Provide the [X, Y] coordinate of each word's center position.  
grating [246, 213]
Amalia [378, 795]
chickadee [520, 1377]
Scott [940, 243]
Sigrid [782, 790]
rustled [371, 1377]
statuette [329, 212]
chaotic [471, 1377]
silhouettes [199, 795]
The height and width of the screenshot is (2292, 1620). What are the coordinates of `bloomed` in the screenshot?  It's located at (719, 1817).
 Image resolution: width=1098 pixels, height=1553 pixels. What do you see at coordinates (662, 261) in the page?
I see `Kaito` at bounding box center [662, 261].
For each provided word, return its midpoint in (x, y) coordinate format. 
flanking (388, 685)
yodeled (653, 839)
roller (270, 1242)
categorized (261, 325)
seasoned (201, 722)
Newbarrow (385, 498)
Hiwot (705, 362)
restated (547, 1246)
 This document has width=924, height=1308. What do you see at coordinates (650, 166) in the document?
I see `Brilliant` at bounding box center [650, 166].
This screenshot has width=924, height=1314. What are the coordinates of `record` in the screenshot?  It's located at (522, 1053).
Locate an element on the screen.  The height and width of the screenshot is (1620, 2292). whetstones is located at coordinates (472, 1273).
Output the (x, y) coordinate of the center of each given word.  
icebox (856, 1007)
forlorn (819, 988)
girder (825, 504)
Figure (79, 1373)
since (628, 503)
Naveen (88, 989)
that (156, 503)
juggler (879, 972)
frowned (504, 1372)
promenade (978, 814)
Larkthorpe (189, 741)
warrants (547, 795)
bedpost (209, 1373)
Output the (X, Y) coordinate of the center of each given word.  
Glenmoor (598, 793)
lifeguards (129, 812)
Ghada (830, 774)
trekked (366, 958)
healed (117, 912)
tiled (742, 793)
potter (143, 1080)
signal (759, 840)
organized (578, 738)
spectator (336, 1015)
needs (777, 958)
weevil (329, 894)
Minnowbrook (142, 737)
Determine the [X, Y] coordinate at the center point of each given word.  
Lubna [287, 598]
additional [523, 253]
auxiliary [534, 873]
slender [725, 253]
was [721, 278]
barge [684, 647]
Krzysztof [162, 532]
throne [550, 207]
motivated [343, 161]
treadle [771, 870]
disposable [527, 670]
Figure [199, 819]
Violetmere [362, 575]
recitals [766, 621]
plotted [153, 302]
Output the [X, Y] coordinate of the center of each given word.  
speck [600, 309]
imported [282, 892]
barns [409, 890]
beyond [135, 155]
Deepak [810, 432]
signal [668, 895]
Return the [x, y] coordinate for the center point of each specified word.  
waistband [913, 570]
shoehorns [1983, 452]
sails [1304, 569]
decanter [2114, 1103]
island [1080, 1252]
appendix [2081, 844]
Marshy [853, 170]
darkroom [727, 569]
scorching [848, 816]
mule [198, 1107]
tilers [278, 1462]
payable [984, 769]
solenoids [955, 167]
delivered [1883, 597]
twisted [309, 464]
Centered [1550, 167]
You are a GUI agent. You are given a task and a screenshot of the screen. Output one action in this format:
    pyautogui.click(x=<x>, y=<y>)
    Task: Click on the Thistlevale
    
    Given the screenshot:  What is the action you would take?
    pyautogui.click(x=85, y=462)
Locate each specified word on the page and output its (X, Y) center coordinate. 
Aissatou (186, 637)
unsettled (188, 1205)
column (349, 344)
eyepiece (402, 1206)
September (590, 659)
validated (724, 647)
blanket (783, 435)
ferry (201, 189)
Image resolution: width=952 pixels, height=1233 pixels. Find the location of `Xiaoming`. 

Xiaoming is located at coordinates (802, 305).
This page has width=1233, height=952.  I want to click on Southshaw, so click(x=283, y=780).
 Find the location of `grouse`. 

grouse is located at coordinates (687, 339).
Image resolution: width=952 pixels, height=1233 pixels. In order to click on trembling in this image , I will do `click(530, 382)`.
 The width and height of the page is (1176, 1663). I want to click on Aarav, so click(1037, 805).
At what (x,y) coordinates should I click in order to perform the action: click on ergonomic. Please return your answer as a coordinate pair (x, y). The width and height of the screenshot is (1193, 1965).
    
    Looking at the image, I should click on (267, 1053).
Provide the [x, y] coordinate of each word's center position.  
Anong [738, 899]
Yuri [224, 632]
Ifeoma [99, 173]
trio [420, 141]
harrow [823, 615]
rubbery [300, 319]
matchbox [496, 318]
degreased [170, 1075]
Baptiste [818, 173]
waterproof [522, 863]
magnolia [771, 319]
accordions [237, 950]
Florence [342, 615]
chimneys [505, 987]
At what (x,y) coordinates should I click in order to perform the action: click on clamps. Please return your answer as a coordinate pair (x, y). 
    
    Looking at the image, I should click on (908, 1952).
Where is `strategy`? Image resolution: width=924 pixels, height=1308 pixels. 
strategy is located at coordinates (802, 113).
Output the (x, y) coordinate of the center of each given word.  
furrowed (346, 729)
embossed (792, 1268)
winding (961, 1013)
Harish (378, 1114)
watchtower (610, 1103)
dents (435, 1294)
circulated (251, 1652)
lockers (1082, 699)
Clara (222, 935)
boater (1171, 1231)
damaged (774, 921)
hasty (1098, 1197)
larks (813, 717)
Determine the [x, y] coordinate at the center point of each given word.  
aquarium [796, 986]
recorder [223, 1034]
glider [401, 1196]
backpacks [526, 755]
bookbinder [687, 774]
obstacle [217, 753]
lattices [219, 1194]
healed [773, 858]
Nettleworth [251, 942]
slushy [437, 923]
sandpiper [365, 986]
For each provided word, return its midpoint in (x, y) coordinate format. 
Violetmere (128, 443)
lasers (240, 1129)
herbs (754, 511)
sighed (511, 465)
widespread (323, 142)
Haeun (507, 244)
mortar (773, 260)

▸ PROBLEM DETAILS
In the items above, rename "midpoint" to "middle point" wherever it occurs, and give all the lines again with nothing else changed.

▸ COMPLETE RESPONSE
Provide the [X, Y] coordinate of each word's center position.  
grating [246, 213]
Amalia [378, 795]
chickadee [520, 1377]
Scott [940, 243]
Sigrid [782, 790]
rustled [371, 1377]
statuette [329, 212]
chaotic [471, 1377]
silhouettes [199, 795]
The height and width of the screenshot is (2292, 1620). What are the coordinates of `bloomed` in the screenshot?  It's located at (719, 1817).
 Image resolution: width=1098 pixels, height=1553 pixels. What do you see at coordinates (662, 261) in the page?
I see `Kaito` at bounding box center [662, 261].
For each provided word, return its middle point in (x, y) coordinate format. 
flanking (388, 685)
yodeled (653, 839)
roller (270, 1242)
categorized (261, 325)
seasoned (201, 722)
Newbarrow (385, 498)
Hiwot (705, 362)
restated (547, 1246)
 This document has width=924, height=1308. What do you see at coordinates (650, 166) in the document?
I see `Brilliant` at bounding box center [650, 166].
This screenshot has width=924, height=1314. What are the coordinates of `record` in the screenshot?  It's located at (522, 1053).
Locate an element on the screen.  The height and width of the screenshot is (1620, 2292). whetstones is located at coordinates (472, 1273).
Output the (x, y) coordinate of the center of each given word.  
icebox (856, 1007)
forlorn (819, 988)
girder (825, 504)
Figure (79, 1373)
since (628, 503)
Naveen (88, 989)
that (156, 503)
juggler (879, 972)
frowned (504, 1372)
promenade (978, 814)
Larkthorpe (189, 741)
warrants (547, 795)
bedpost (209, 1373)
Output the (X, Y) coordinate of the center of each given word.  
Glenmoor (598, 793)
lifeguards (129, 812)
Ghada (830, 774)
trekked (366, 958)
healed (117, 912)
tiled (742, 793)
potter (143, 1080)
signal (759, 840)
organized (578, 738)
spectator (336, 1015)
needs (777, 958)
weevil (329, 894)
Minnowbrook (142, 737)
Determine the [X, Y] coordinate at the center point of each given word.  
Lubna [287, 598]
additional [523, 253]
auxiliary [534, 873]
slender [725, 253]
was [721, 278]
barge [684, 647]
Krzysztof [162, 532]
throne [550, 207]
motivated [343, 161]
treadle [771, 870]
disposable [527, 670]
Figure [199, 819]
Violetmere [362, 575]
recitals [766, 621]
plotted [153, 302]
Output the [X, Y] coordinate of the center of each given word.  
speck [600, 309]
imported [282, 892]
barns [409, 890]
beyond [135, 155]
Deepak [810, 432]
signal [668, 895]
Return the [x, y] coordinate for the center point of each specified word.  
waistband [913, 570]
shoehorns [1983, 452]
sails [1304, 569]
decanter [2114, 1103]
island [1080, 1252]
appendix [2081, 844]
Marshy [853, 170]
darkroom [727, 569]
scorching [848, 816]
mule [198, 1107]
tilers [278, 1462]
payable [984, 769]
solenoids [955, 167]
delivered [1883, 597]
twisted [309, 464]
Centered [1550, 167]
You are a GUI agent. You are given a task and a screenshot of the screen. Output one action in this format:
    pyautogui.click(x=<x>, y=<y>)
    Task: Click on the Thistlevale
    
    Given the screenshot:  What is the action you would take?
    pyautogui.click(x=85, y=462)
Locate each specified word on the page and output its (X, Y) center coordinate. 
Aissatou (186, 637)
unsettled (188, 1205)
column (349, 344)
eyepiece (402, 1206)
September (590, 659)
validated (724, 647)
blanket (783, 435)
ferry (201, 189)
Image resolution: width=952 pixels, height=1233 pixels. Find the location of `Xiaoming`. 

Xiaoming is located at coordinates (802, 305).
This page has width=1233, height=952.  I want to click on Southshaw, so click(x=283, y=780).
 Find the location of `grouse`. 

grouse is located at coordinates (687, 339).
Image resolution: width=952 pixels, height=1233 pixels. In order to click on trembling in this image , I will do `click(530, 382)`.
 The width and height of the page is (1176, 1663). I want to click on Aarav, so click(1037, 805).
At what (x,y) coordinates should I click in order to perform the action: click on ergonomic. Please return your answer as a coordinate pair (x, y). The width and height of the screenshot is (1193, 1965).
    
    Looking at the image, I should click on (267, 1053).
Provide the [x, y] coordinate of each word's center position.  
Anong [738, 899]
Yuri [224, 632]
Ifeoma [99, 173]
trio [420, 141]
harrow [823, 615]
rubbery [300, 319]
matchbox [496, 318]
degreased [170, 1075]
Baptiste [818, 173]
waterproof [522, 863]
magnolia [771, 319]
accordions [237, 950]
Florence [342, 615]
chimneys [505, 987]
At what (x,y) coordinates should I click in order to perform the action: click on clamps. Please return your answer as a coordinate pair (x, y). 
    
    Looking at the image, I should click on (908, 1952).
Where is `strategy`? Image resolution: width=924 pixels, height=1308 pixels. 
strategy is located at coordinates (802, 113).
Output the (x, y) coordinate of the center of each given word.  
furrowed (346, 729)
embossed (792, 1268)
winding (961, 1013)
Harish (378, 1114)
watchtower (610, 1103)
dents (435, 1294)
circulated (251, 1652)
lockers (1082, 699)
Clara (222, 935)
boater (1171, 1231)
damaged (774, 921)
hasty (1098, 1197)
larks (813, 717)
Determine the [x, y] coordinate at the center point of each given word.  
aquarium [796, 986]
recorder [223, 1034]
glider [401, 1196]
backpacks [526, 755]
bookbinder [687, 774]
obstacle [217, 753]
lattices [219, 1194]
healed [773, 858]
Nettleworth [251, 942]
slushy [437, 923]
sandpiper [365, 986]
For each provided word, return its middle point in (x, y) coordinate format. 
Violetmere (128, 443)
lasers (240, 1129)
herbs (754, 511)
sighed (511, 465)
widespread (323, 142)
Haeun (507, 244)
mortar (773, 260)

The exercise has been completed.